» PROBLEM TO SOLVE: Can you give the stretch of lines from the one containing "This screenshot has height=540, width=960." through the end of the entries as a numbered list, with blank lines left out?

(Collected data entries)
[START]
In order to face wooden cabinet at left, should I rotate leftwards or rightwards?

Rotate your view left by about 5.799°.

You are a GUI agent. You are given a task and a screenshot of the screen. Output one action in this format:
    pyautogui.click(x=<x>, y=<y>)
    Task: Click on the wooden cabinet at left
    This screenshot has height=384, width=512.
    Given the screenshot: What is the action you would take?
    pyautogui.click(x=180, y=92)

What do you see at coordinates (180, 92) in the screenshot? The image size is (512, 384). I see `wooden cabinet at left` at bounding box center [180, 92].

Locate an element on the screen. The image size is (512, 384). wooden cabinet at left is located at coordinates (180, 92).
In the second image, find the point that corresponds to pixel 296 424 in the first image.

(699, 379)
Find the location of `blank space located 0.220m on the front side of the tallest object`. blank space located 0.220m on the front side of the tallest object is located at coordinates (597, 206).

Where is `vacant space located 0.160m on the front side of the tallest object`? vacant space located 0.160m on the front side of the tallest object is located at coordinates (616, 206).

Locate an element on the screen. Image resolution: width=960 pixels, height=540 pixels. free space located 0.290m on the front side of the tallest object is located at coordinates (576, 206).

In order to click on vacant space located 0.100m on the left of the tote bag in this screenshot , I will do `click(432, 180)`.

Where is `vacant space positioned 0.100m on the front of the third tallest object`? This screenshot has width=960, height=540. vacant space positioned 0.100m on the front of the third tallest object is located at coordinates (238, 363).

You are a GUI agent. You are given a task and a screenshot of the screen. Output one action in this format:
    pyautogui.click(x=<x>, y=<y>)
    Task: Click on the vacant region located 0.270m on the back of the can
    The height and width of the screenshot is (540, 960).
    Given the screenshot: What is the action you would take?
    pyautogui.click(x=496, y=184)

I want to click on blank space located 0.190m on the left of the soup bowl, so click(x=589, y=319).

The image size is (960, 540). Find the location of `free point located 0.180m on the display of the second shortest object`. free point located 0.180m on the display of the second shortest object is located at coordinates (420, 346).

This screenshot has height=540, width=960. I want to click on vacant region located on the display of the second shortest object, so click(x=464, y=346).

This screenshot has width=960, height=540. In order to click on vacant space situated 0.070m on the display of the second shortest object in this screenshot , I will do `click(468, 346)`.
[END]
» ANSWER FOR THIS EXERCISE:
1. This screenshot has height=540, width=960. I want to click on vacant region located on the display of the second shortest object, so click(x=464, y=346).
2. This screenshot has width=960, height=540. In order to click on vacant space situated 0.070m on the display of the second shortest object in this screenshot , I will do `click(468, 346)`.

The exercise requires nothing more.